**WORK TO COMPLETE**
Word-for-word reproduction, images excluded: copy every entry below.

━━━━━ LISTED ENTRIES

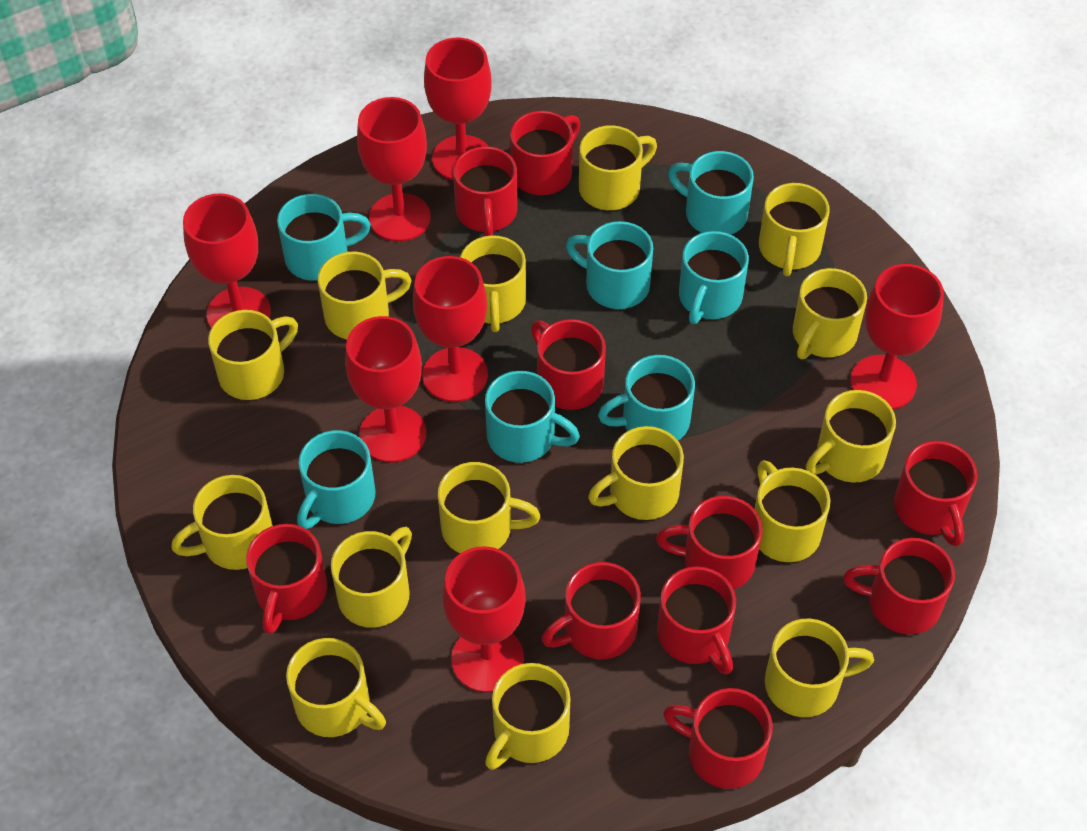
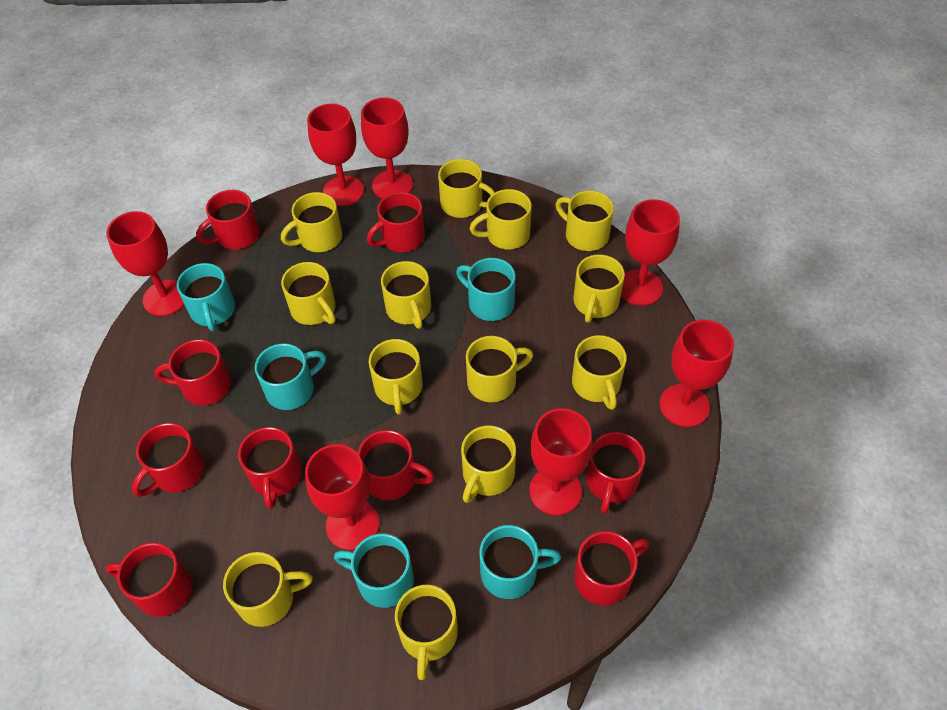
red mug: 10 -> 9
turquoise mug: 7 -> 5
yellow mug: 15 -> 13

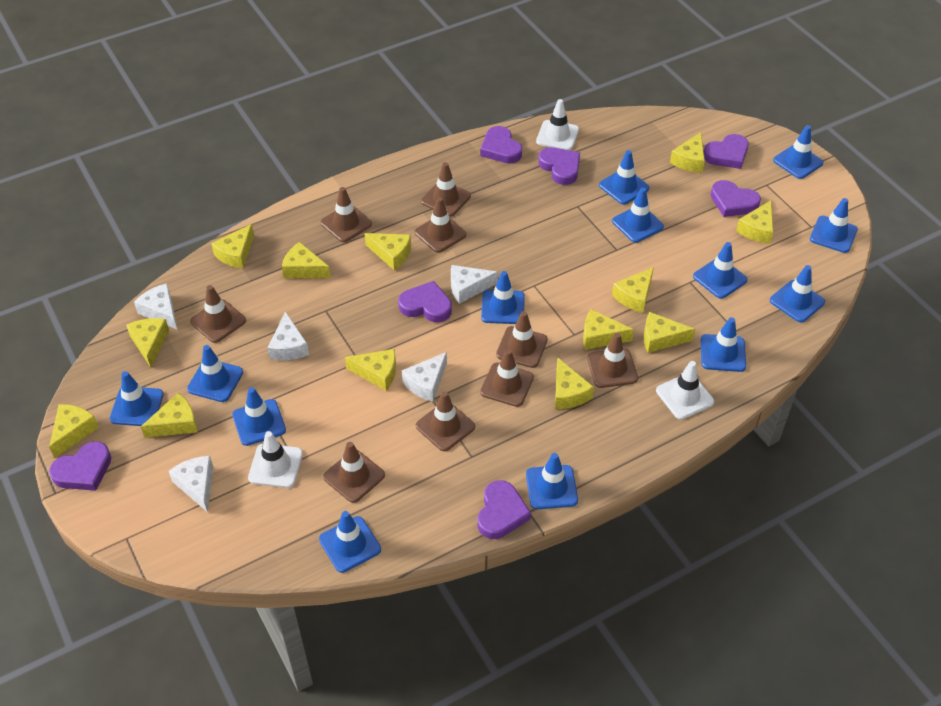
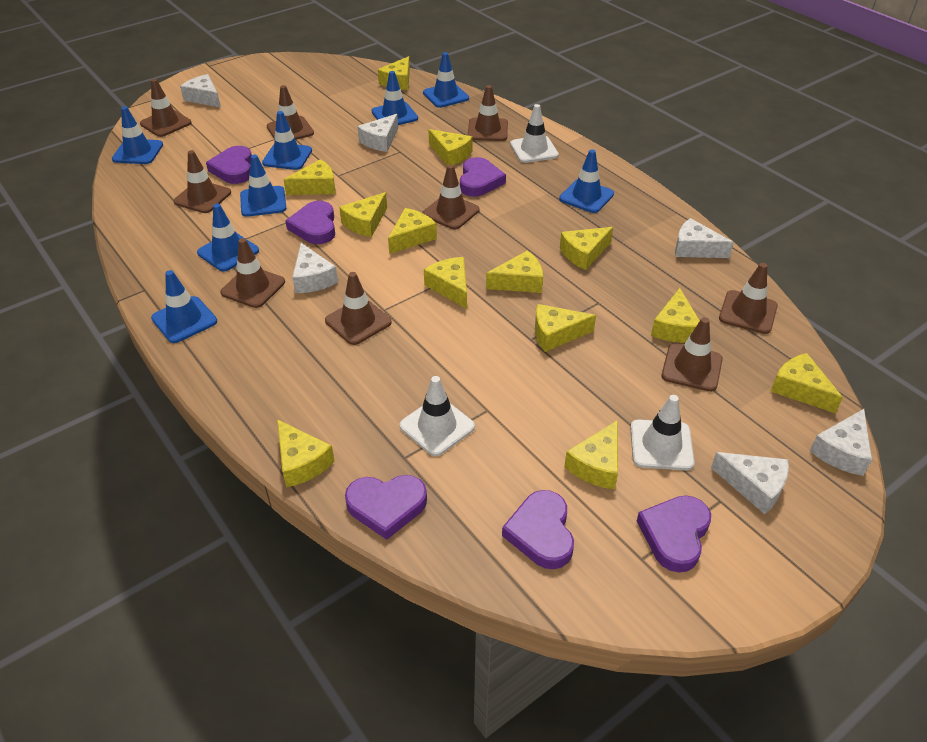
blue traffic cone: 13 -> 8
purple heart: 7 -> 6
white cheese: 5 -> 6

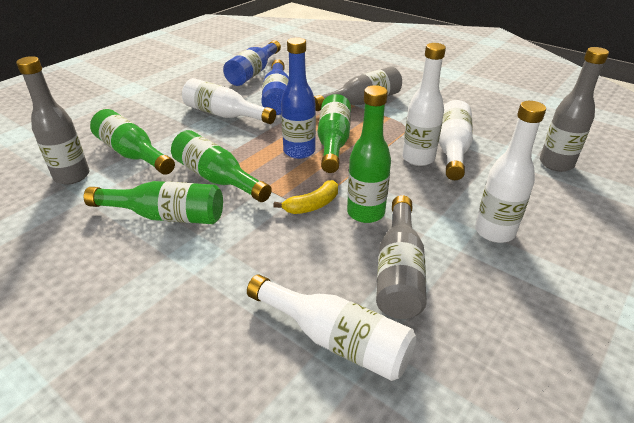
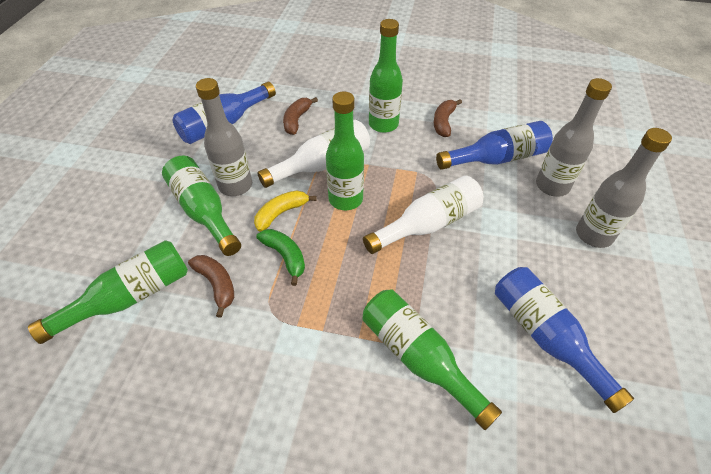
brown banana: 0 -> 3
green banana: 0 -> 1
grey bottle: 4 -> 3
white bottle: 5 -> 2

━━━━━━━━━━

**RESPONSE AREA**
red mug: 10 -> 9
turquoise mug: 7 -> 5
yellow mug: 15 -> 13

blue traffic cone: 13 -> 8
purple heart: 7 -> 6
white cheese: 5 -> 6

brown banana: 0 -> 3
green banana: 0 -> 1
grey bottle: 4 -> 3
white bottle: 5 -> 2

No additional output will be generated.